[What is required] Begin at the line containing "yellow can: 1 -> 0" and retype each line through the end of the records exactly. Include nothing else and no pictures.

::::::::

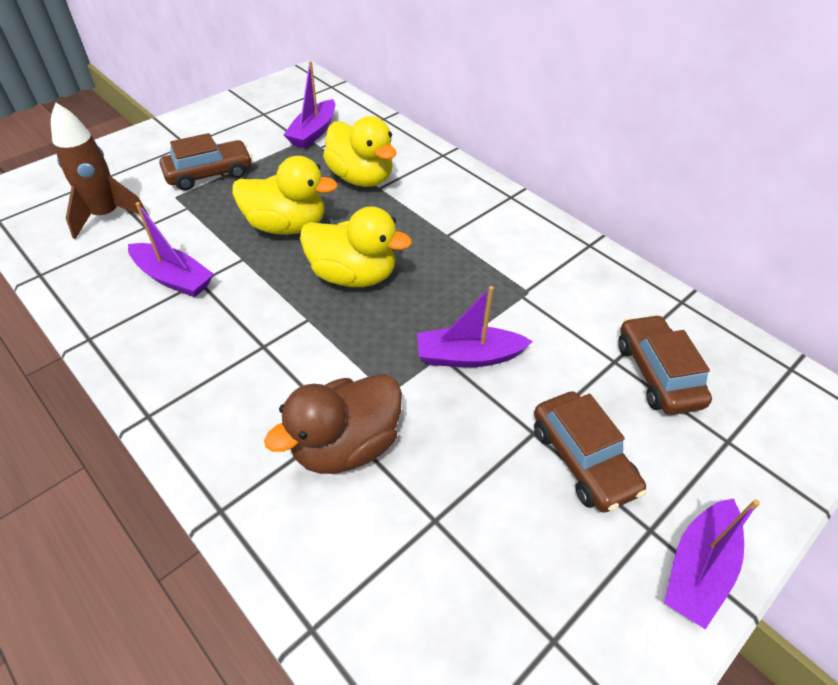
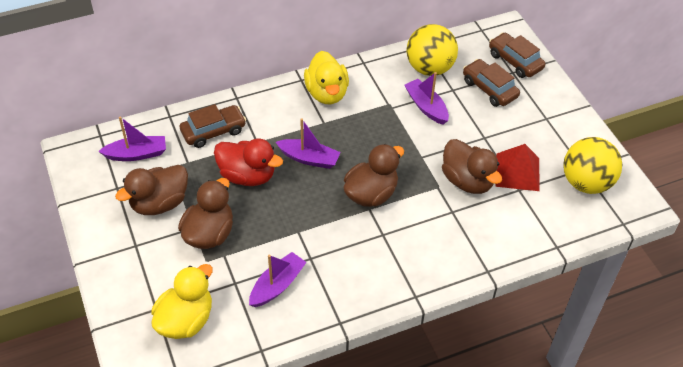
brown duck: 1 -> 4
brown rocket: 1 -> 0
red duck: 0 -> 1
red pyramid: 0 -> 1
yellow ball: 0 -> 2
yellow duck: 3 -> 2

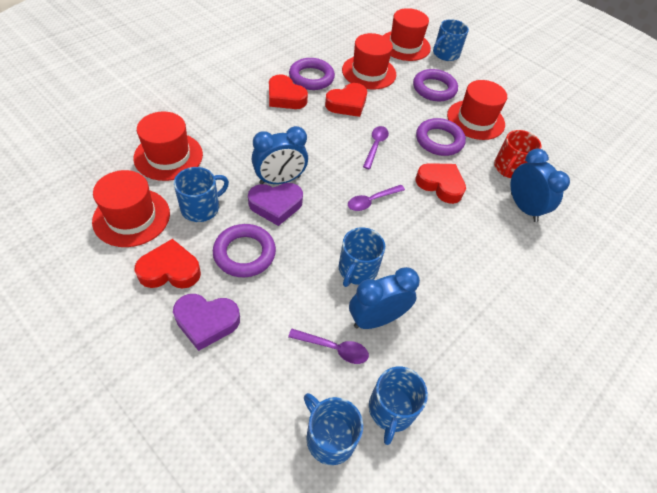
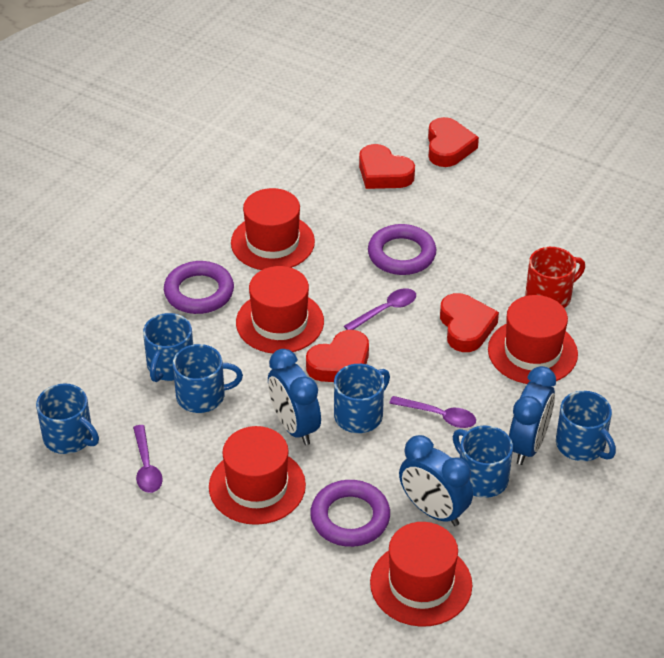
blue mug: 5 -> 6
purple heart: 2 -> 0
purple ring: 4 -> 3

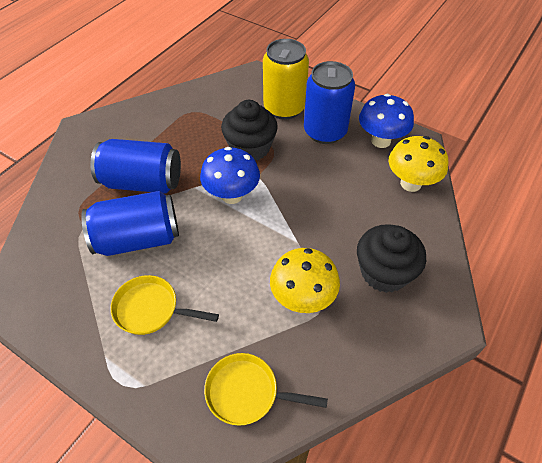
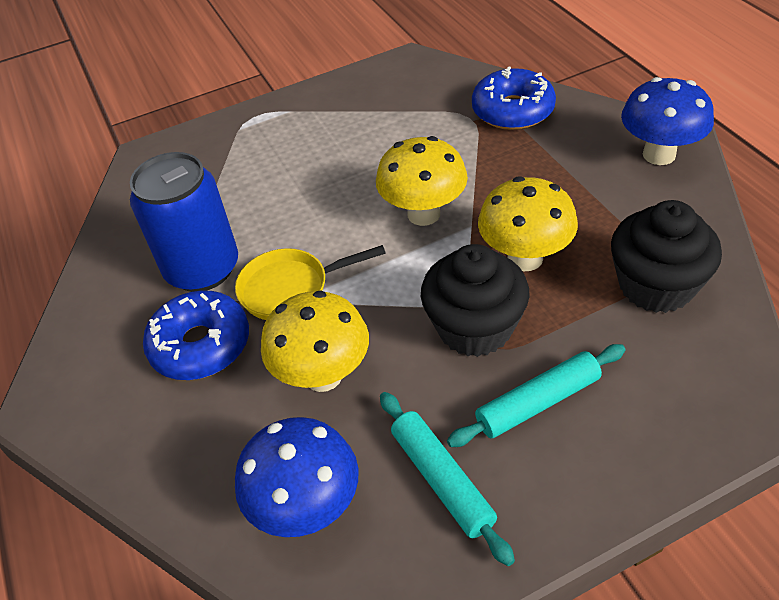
blue can: 3 -> 1
blue donut: 0 -> 2
turquoise rolling pin: 0 -> 2
yellow can: 1 -> 0
yellow mushroom: 2 -> 3
yellow pan: 2 -> 1

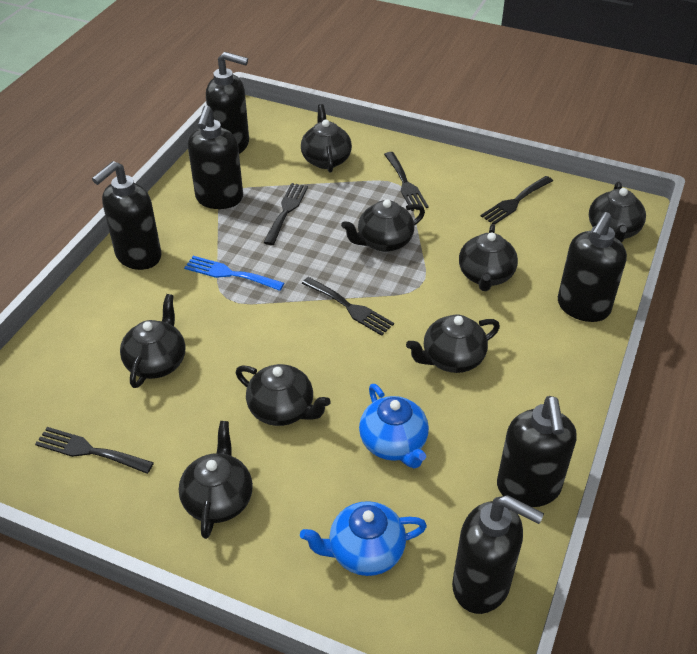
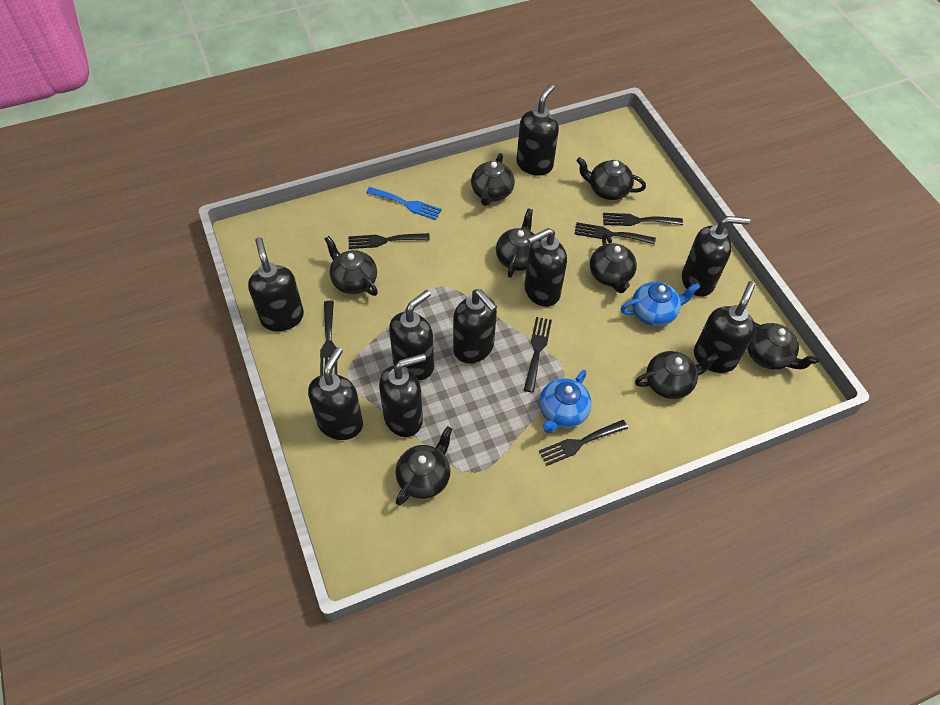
black fork: 5 -> 6
black soap dispenser: 6 -> 9

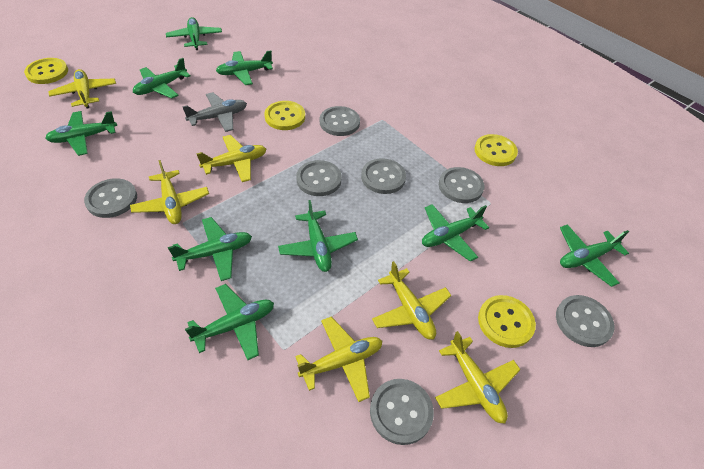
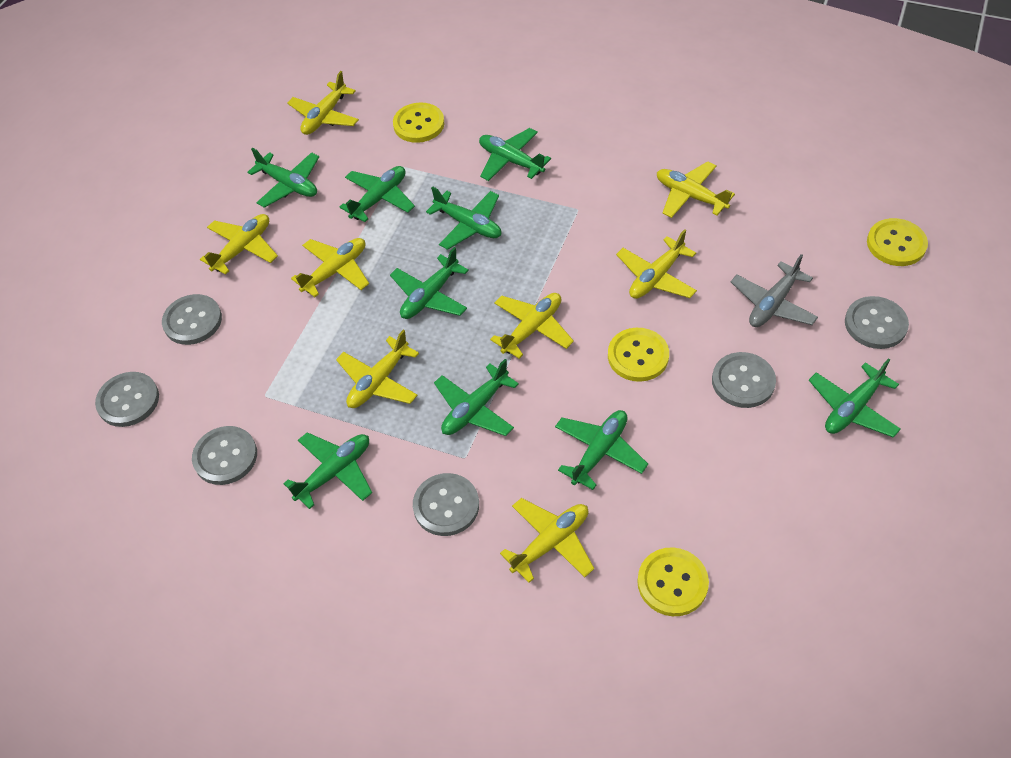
grey button: 7 -> 6
yellow plane: 6 -> 8

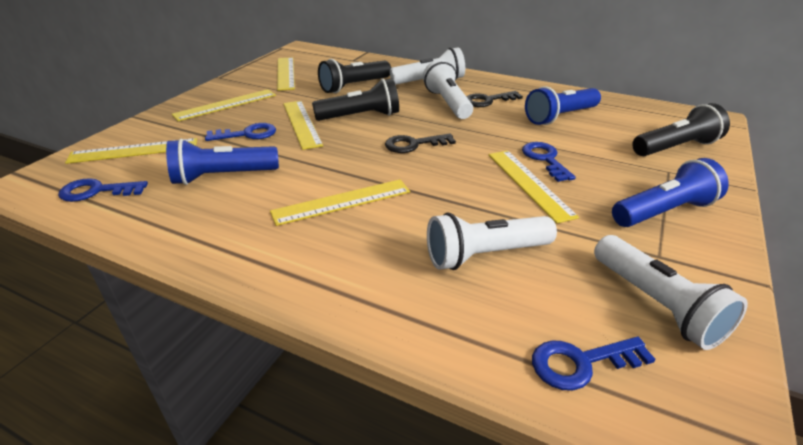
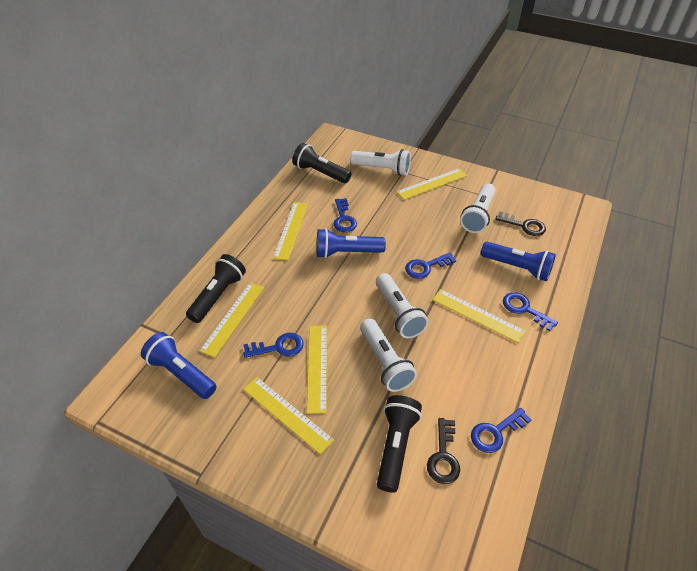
blue key: 4 -> 5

::::::::

[Answer box]
yellow can: 1 -> 0
yellow mushroom: 2 -> 3
yellow pan: 2 -> 1

black fork: 5 -> 6
black soap dispenser: 6 -> 9

grey button: 7 -> 6
yellow plane: 6 -> 8

blue key: 4 -> 5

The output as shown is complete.